Content starts

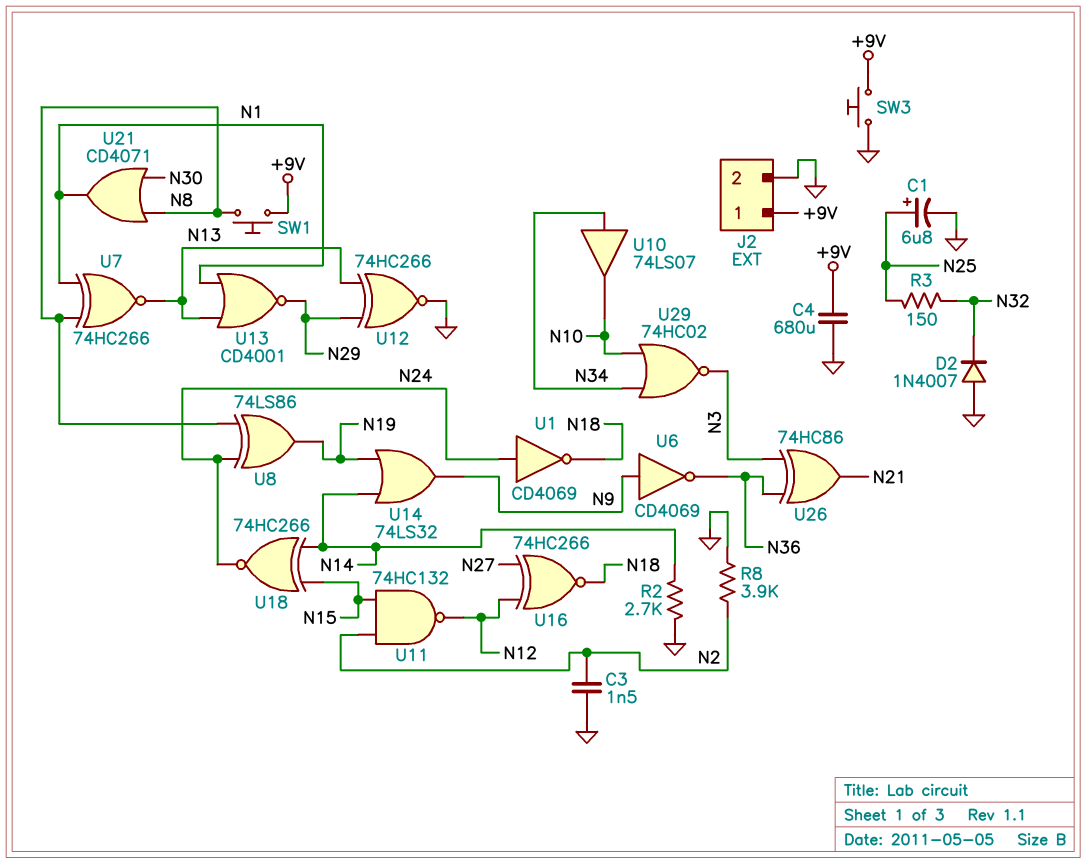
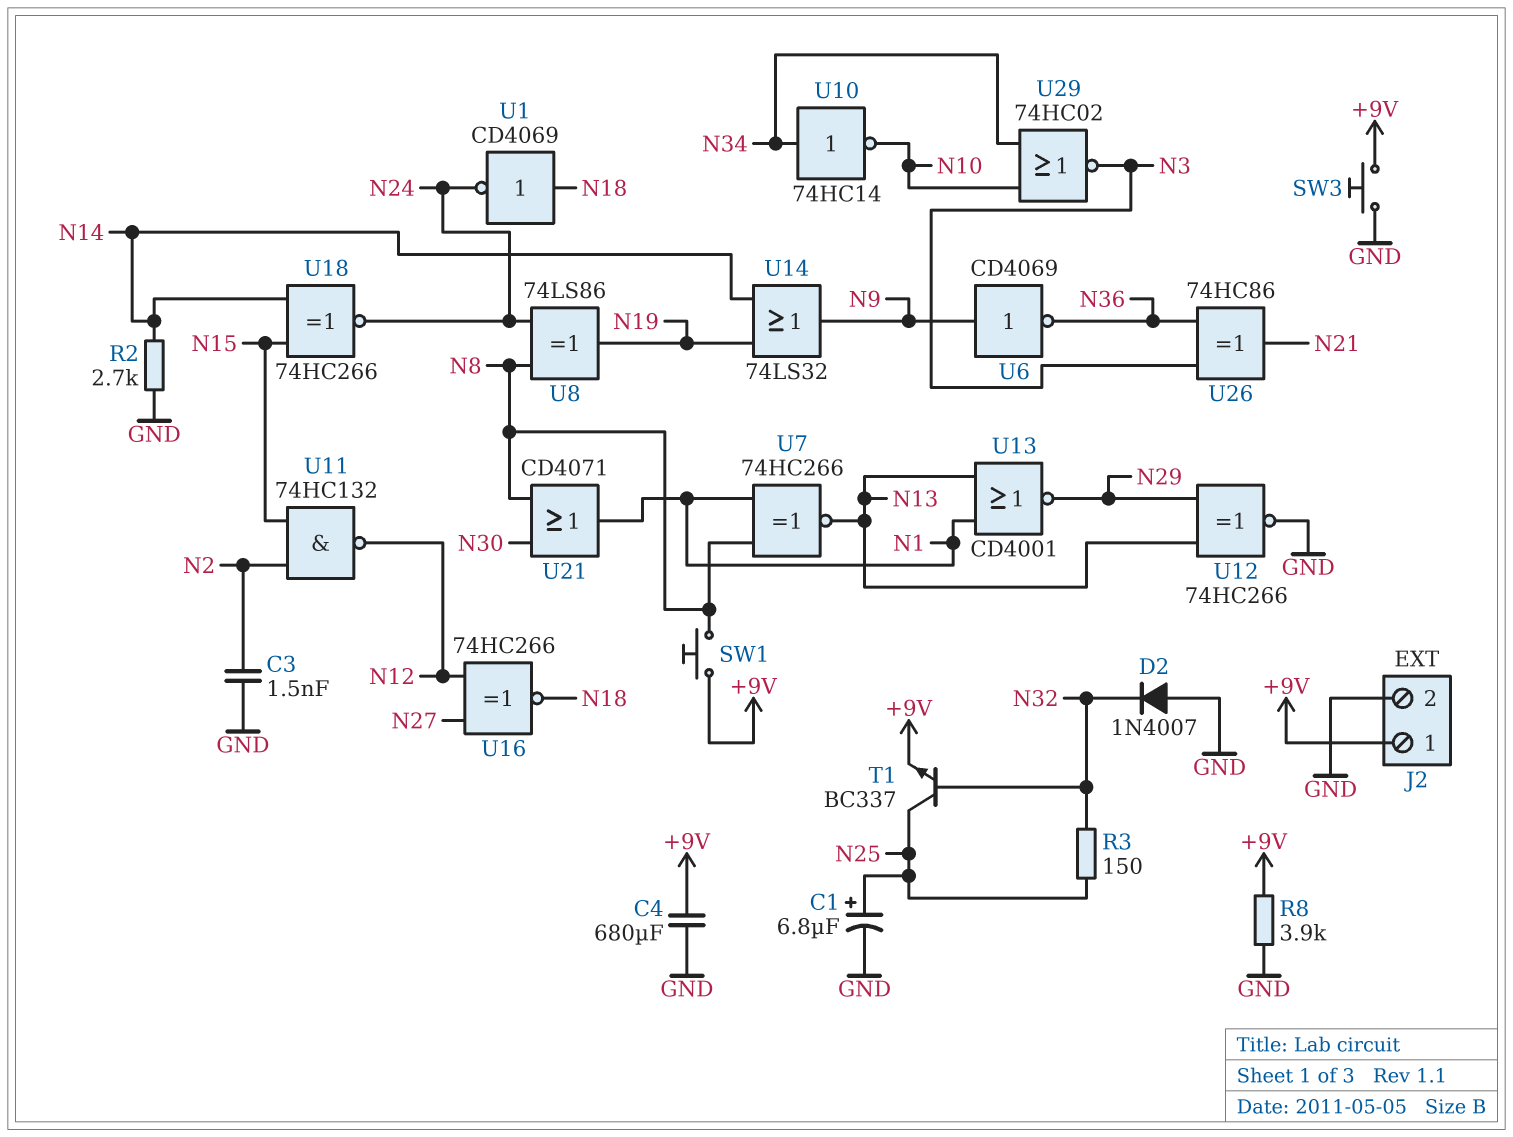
R8: 3.9k (GND, N2) -> 3.9k (+9V, GND)
T1: none -> NPN BC337 (B N32, C N25, E +9V)
U1: NOT CD4069 (in N24, out N18) -> NOT CD4069 (in N18, out N24)
U10: buffer 74LS07 (in N34, out N10) -> NOT 74HC14 (in N34, out N10)

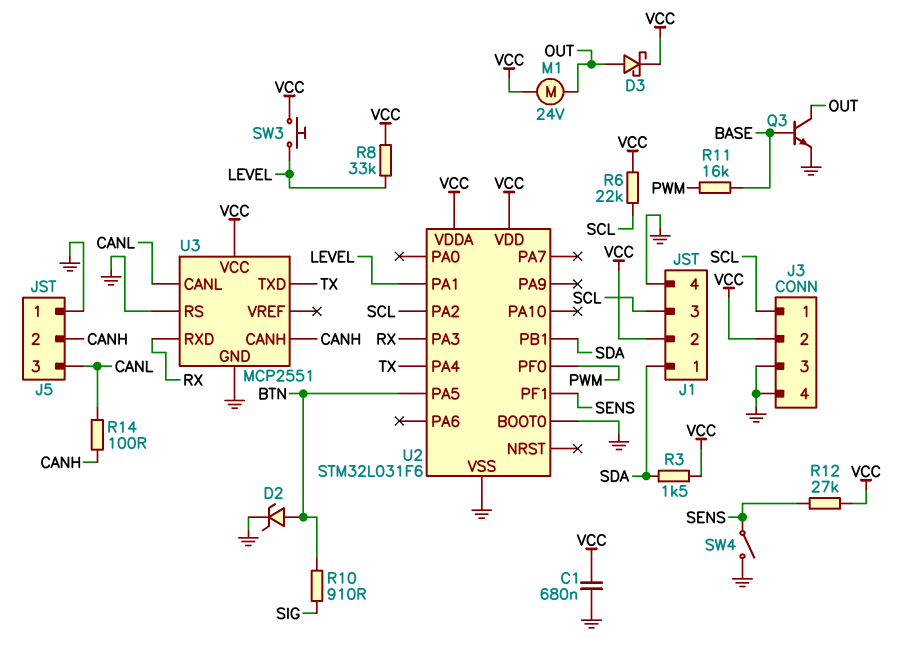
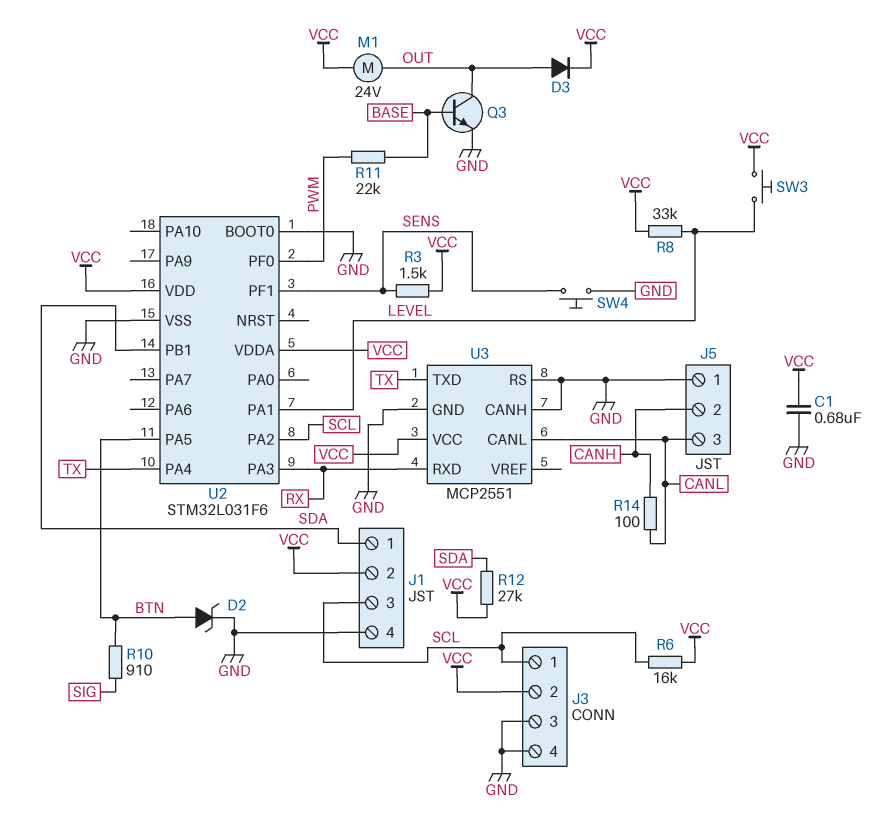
D3: schottky (A OUT, K VCC) -> diode (A OUT, K VCC)
R3: 1.5k (SDA, VCC) -> 1.5k (SENS, VCC)
R6: 22k (SCL, VCC) -> 16k (SCL, VCC)
R11: 16k (BASE, PWM) -> 22k (BASE, PWM)
R12: 27k (SENS, VCC) -> 27k (SDA, VCC)
SW4: switch (GND, SENS) -> button (GND, SENS)
U3 pin CANH: CANH -> GND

Content ends

__AIM OF THE EXERCISE__: Your reply should be the entries above, repeated exactly and free of pictures.

__ANSWER__:
R8: 3.9k (GND, N2) -> 3.9k (+9V, GND)
T1: none -> NPN BC337 (B N32, C N25, E +9V)
U1: NOT CD4069 (in N24, out N18) -> NOT CD4069 (in N18, out N24)
U10: buffer 74LS07 (in N34, out N10) -> NOT 74HC14 (in N34, out N10)

D3: schottky (A OUT, K VCC) -> diode (A OUT, K VCC)
R3: 1.5k (SDA, VCC) -> 1.5k (SENS, VCC)
R6: 22k (SCL, VCC) -> 16k (SCL, VCC)
R11: 16k (BASE, PWM) -> 22k (BASE, PWM)
R12: 27k (SENS, VCC) -> 27k (SDA, VCC)
SW4: switch (GND, SENS) -> button (GND, SENS)
U3 pin CANH: CANH -> GND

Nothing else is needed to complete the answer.